───── Data provided

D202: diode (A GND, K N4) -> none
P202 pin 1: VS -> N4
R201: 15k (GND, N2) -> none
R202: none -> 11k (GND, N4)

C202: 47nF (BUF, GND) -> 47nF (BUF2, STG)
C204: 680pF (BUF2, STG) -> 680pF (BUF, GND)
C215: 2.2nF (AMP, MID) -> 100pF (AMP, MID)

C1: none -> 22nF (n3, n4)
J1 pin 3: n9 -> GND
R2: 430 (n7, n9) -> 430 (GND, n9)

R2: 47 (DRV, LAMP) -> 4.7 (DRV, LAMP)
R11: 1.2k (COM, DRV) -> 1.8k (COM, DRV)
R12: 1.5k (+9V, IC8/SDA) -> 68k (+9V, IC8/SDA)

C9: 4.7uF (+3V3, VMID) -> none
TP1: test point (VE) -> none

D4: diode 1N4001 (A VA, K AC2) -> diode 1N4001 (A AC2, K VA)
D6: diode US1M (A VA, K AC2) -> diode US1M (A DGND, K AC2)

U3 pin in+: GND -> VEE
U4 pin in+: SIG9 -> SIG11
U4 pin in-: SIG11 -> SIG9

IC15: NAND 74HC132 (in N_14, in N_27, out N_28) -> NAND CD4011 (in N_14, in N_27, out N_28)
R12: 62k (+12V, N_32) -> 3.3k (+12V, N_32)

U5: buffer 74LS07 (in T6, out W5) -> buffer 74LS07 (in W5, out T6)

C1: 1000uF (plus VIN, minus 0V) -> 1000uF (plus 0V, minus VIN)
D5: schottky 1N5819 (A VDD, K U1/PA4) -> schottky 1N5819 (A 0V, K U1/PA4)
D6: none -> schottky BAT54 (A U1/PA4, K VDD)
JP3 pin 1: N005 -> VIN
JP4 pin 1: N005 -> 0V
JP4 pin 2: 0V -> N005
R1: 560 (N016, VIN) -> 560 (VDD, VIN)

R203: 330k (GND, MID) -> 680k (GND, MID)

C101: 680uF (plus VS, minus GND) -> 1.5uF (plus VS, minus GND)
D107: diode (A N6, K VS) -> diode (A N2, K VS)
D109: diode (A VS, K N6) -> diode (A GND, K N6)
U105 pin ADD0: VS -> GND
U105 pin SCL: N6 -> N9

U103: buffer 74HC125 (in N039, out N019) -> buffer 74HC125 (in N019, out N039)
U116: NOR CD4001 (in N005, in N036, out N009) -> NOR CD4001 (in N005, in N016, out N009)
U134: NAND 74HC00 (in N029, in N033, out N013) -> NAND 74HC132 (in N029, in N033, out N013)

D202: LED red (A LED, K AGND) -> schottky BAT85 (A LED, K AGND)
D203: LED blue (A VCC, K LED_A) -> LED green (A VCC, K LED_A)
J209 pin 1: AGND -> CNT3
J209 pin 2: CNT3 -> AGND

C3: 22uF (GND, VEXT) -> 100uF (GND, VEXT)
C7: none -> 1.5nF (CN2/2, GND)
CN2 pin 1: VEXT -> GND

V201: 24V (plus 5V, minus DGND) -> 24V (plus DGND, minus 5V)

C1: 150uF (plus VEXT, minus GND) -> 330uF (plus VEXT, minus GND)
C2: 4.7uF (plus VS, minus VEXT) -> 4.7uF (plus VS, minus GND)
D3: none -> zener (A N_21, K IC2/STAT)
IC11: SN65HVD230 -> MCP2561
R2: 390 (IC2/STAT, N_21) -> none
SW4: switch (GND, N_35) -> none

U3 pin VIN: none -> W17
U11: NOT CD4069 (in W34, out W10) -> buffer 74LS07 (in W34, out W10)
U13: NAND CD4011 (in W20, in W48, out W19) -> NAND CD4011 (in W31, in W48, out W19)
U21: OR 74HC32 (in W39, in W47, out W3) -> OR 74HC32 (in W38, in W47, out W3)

──────────

• _Exercise aim_
Please transcribe every entry above exactly as it appears.

• _Output below_
D202: diode (A GND, K N4) -> none
P202 pin 1: VS -> N4
R201: 15k (GND, N2) -> none
R202: none -> 11k (GND, N4)

C202: 47nF (BUF, GND) -> 47nF (BUF2, STG)
C204: 680pF (BUF2, STG) -> 680pF (BUF, GND)
C215: 2.2nF (AMP, MID) -> 100pF (AMP, MID)

C1: none -> 22nF (n3, n4)
J1 pin 3: n9 -> GND
R2: 430 (n7, n9) -> 430 (GND, n9)

R2: 47 (DRV, LAMP) -> 4.7 (DRV, LAMP)
R11: 1.2k (COM, DRV) -> 1.8k (COM, DRV)
R12: 1.5k (+9V, IC8/SDA) -> 68k (+9V, IC8/SDA)

C9: 4.7uF (+3V3, VMID) -> none
TP1: test point (VE) -> none

D4: diode 1N4001 (A VA, K AC2) -> diode 1N4001 (A AC2, K VA)
D6: diode US1M (A VA, K AC2) -> diode US1M (A DGND, K AC2)

U3 pin in+: GND -> VEE
U4 pin in+: SIG9 -> SIG11
U4 pin in-: SIG11 -> SIG9

IC15: NAND 74HC132 (in N_14, in N_27, out N_28) -> NAND CD4011 (in N_14, in N_27, out N_28)
R12: 62k (+12V, N_32) -> 3.3k (+12V, N_32)

U5: buffer 74LS07 (in T6, out W5) -> buffer 74LS07 (in W5, out T6)

C1: 1000uF (plus VIN, minus 0V) -> 1000uF (plus 0V, minus VIN)
D5: schottky 1N5819 (A VDD, K U1/PA4) -> schottky 1N5819 (A 0V, K U1/PA4)
D6: none -> schottky BAT54 (A U1/PA4, K VDD)
JP3 pin 1: N005 -> VIN
JP4 pin 1: N005 -> 0V
JP4 pin 2: 0V -> N005
R1: 560 (N016, VIN) -> 560 (VDD, VIN)

R203: 330k (GND, MID) -> 680k (GND, MID)

C101: 680uF (plus VS, minus GND) -> 1.5uF (plus VS, minus GND)
D107: diode (A N6, K VS) -> diode (A N2, K VS)
D109: diode (A VS, K N6) -> diode (A GND, K N6)
U105 pin ADD0: VS -> GND
U105 pin SCL: N6 -> N9

U103: buffer 74HC125 (in N039, out N019) -> buffer 74HC125 (in N019, out N039)
U116: NOR CD4001 (in N005, in N036, out N009) -> NOR CD4001 (in N005, in N016, out N009)
U134: NAND 74HC00 (in N029, in N033, out N013) -> NAND 74HC132 (in N029, in N033, out N013)

D202: LED red (A LED, K AGND) -> schottky BAT85 (A LED, K AGND)
D203: LED blue (A VCC, K LED_A) -> LED green (A VCC, K LED_A)
J209 pin 1: AGND -> CNT3
J209 pin 2: CNT3 -> AGND

C3: 22uF (GND, VEXT) -> 100uF (GND, VEXT)
C7: none -> 1.5nF (CN2/2, GND)
CN2 pin 1: VEXT -> GND

V201: 24V (plus 5V, minus DGND) -> 24V (plus DGND, minus 5V)

C1: 150uF (plus VEXT, minus GND) -> 330uF (plus VEXT, minus GND)
C2: 4.7uF (plus VS, minus VEXT) -> 4.7uF (plus VS, minus GND)
D3: none -> zener (A N_21, K IC2/STAT)
IC11: SN65HVD230 -> MCP2561
R2: 390 (IC2/STAT, N_21) -> none
SW4: switch (GND, N_35) -> none

U3 pin VIN: none -> W17
U11: NOT CD4069 (in W34, out W10) -> buffer 74LS07 (in W34, out W10)
U13: NAND CD4011 (in W20, in W48, out W19) -> NAND CD4011 (in W31, in W48, out W19)
U21: OR 74HC32 (in W39, in W47, out W3) -> OR 74HC32 (in W38, in W47, out W3)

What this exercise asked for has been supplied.